Data to examine START

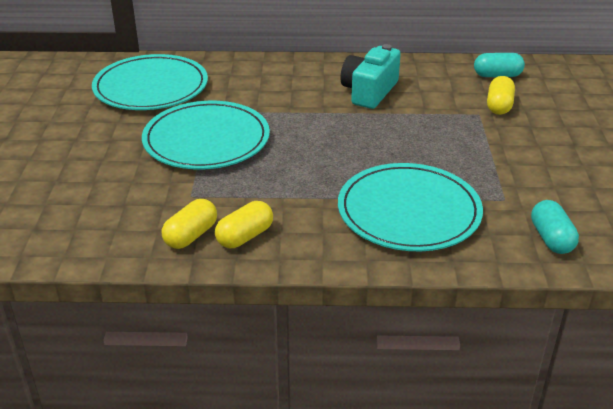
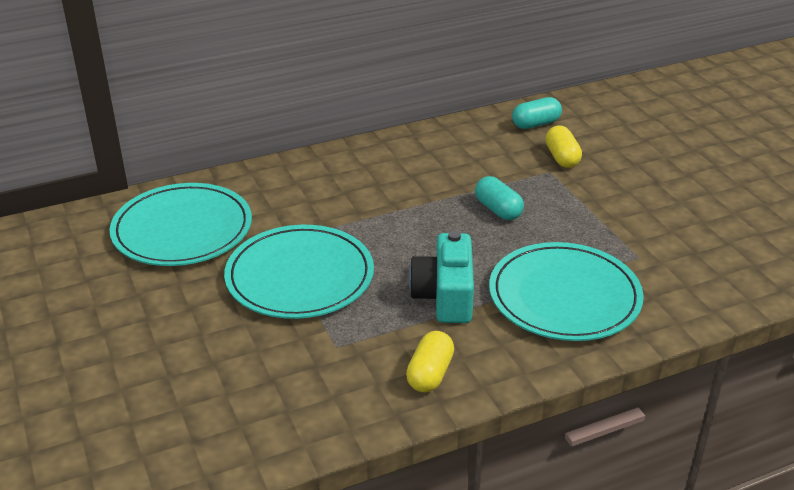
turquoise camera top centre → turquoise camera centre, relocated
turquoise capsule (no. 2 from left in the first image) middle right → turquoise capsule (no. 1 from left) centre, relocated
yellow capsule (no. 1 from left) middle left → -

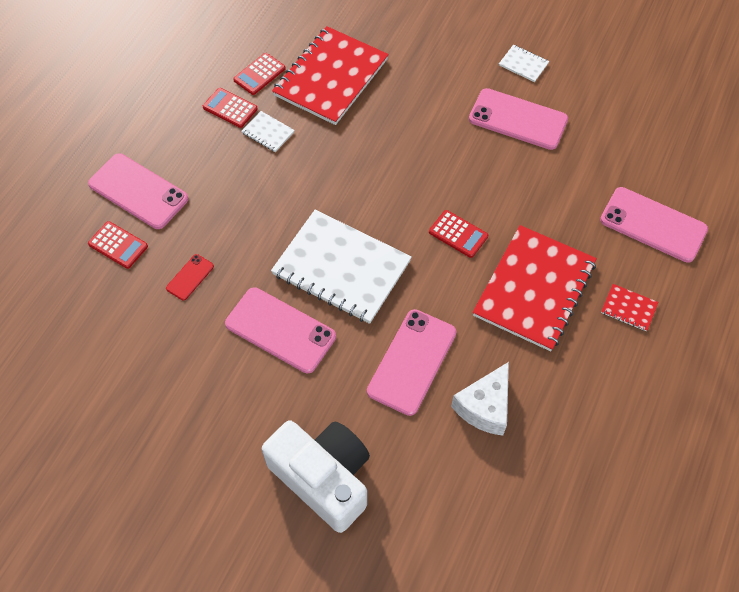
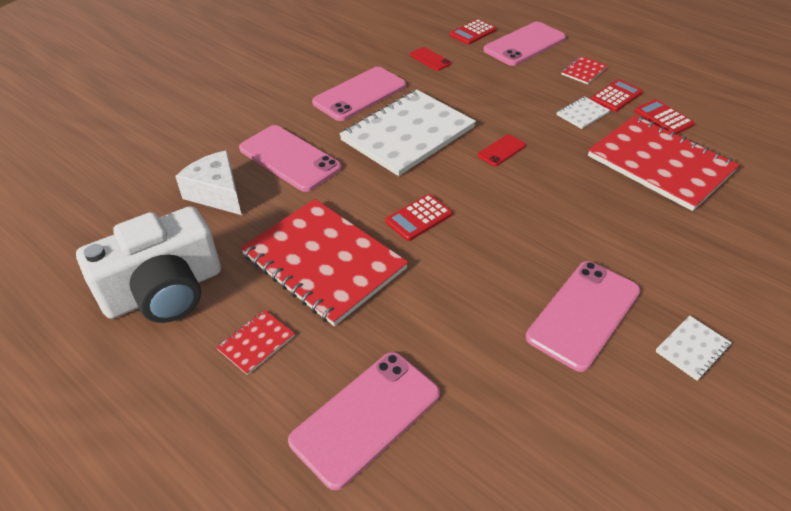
white camera bottom centre → white camera middle left, relocated
- → red phone (no. 2 from left) top centre
- → red notebook (no. 3 from left) top right

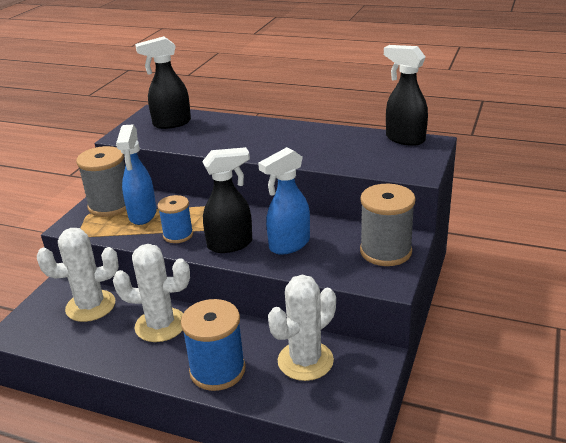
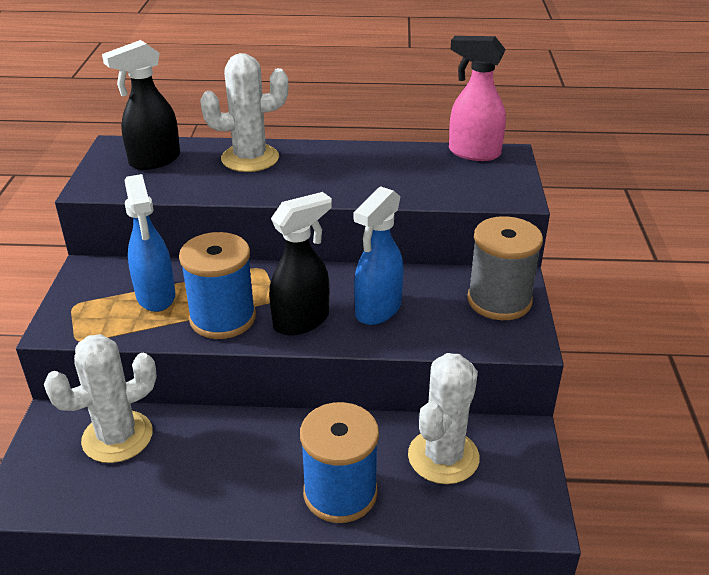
blue spool (no. 1 from left) middle left, x1.59
white cactus (no. 2 from left) middle left → white cactus (no. 2 from left) top centre, relocated
black spray bottle (no. 3 from left) top right → pink spray bottle top right
grey spool (no. 1 from left) middle left → -

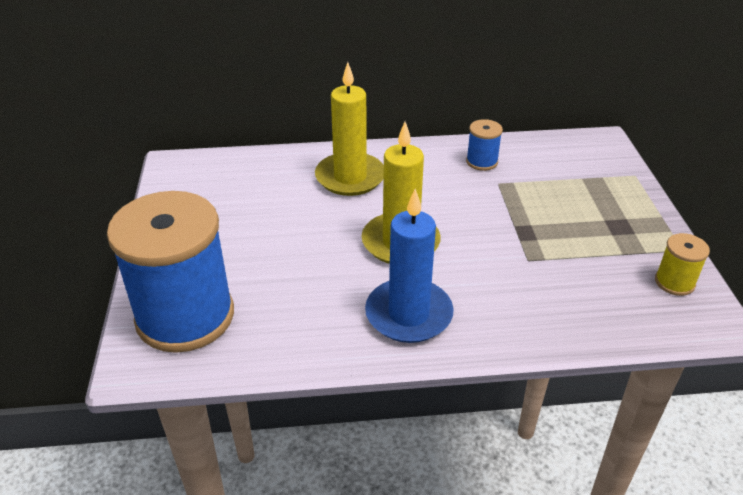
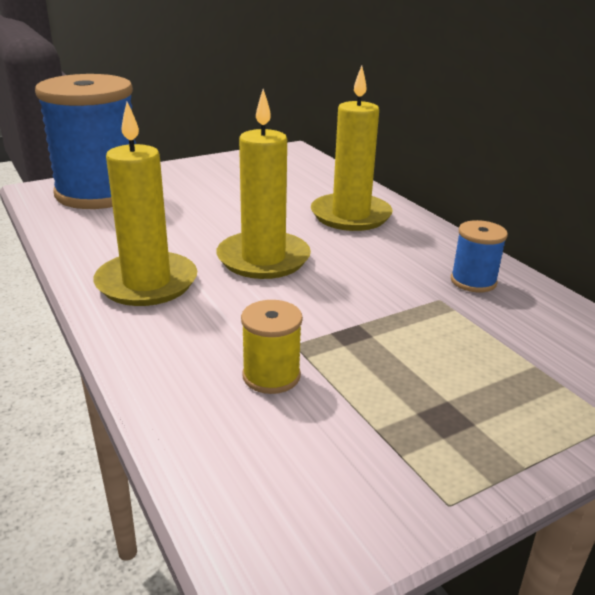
blue candle centre → yellow candle (no. 1 from left) middle left
yellow spool middle right → yellow spool centre, relocated

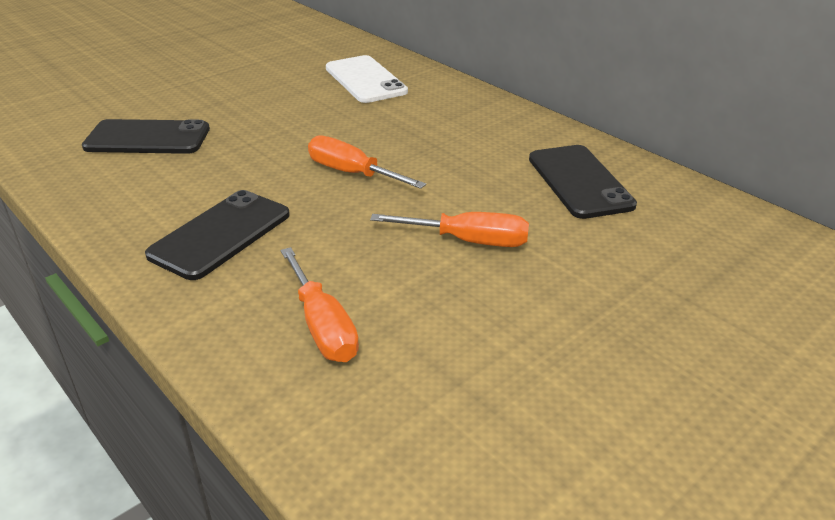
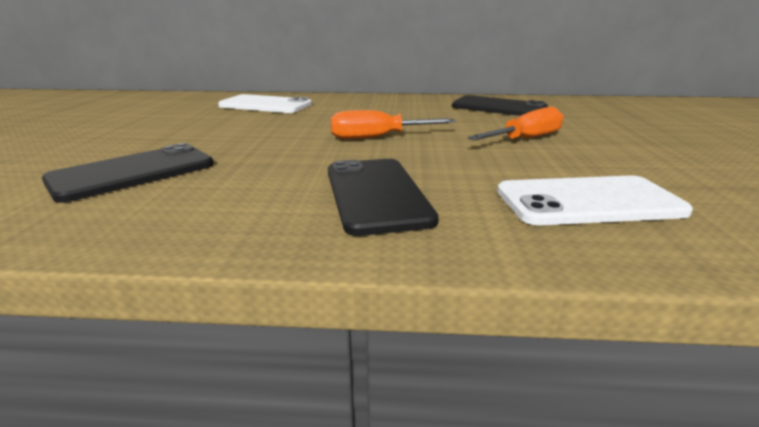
orange screwdriver (no. 1 from left) centre → white phone (no. 2 from left) middle right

Data to examine END

Directions for this task - Please state how many lines in the records contain the word "centre", and give only that number.

Exercise result - 8